(Your goal) Convert every line of the records below into a JSON list of strings, one string per line, leaving out blank lines.

[Input for this task — start]

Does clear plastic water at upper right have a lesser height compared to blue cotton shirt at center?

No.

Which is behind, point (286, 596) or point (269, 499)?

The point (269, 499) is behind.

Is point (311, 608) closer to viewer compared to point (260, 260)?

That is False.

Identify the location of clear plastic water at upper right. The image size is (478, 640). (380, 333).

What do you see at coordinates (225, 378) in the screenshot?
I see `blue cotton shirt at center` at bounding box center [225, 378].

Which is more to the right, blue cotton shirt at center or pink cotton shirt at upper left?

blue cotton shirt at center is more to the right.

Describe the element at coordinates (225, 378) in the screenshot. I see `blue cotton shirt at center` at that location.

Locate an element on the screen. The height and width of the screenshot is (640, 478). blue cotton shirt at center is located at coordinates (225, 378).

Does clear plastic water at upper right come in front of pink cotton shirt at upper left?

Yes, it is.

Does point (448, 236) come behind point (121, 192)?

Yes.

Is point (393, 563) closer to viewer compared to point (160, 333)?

[Input for this task — finish]

(Solution to this problem)
[
  "Does clear plastic water at upper right have a lesser height compared to blue cotton shirt at center?",
  "No.",
  "Which is behind, point (286, 596) or point (269, 499)?",
  "The point (269, 499) is behind.",
  "Is point (311, 608) closer to viewer compared to point (260, 260)?",
  "That is False.",
  "Identify the location of clear plastic water at upper right. The image size is (478, 640). (380, 333).",
  "What do you see at coordinates (225, 378) in the screenshot?",
  "I see `blue cotton shirt at center` at bounding box center [225, 378].",
  "Which is more to the right, blue cotton shirt at center or pink cotton shirt at upper left?",
  "blue cotton shirt at center is more to the right.",
  "Describe the element at coordinates (225, 378) in the screenshot. I see `blue cotton shirt at center` at that location.",
  "Locate an element on the screen. The height and width of the screenshot is (640, 478). blue cotton shirt at center is located at coordinates (225, 378).",
  "Does clear plastic water at upper right come in front of pink cotton shirt at upper left?",
  "Yes, it is.",
  "Does point (448, 236) come behind point (121, 192)?",
  "Yes.",
  "Is point (393, 563) closer to viewer compared to point (160, 333)?"
]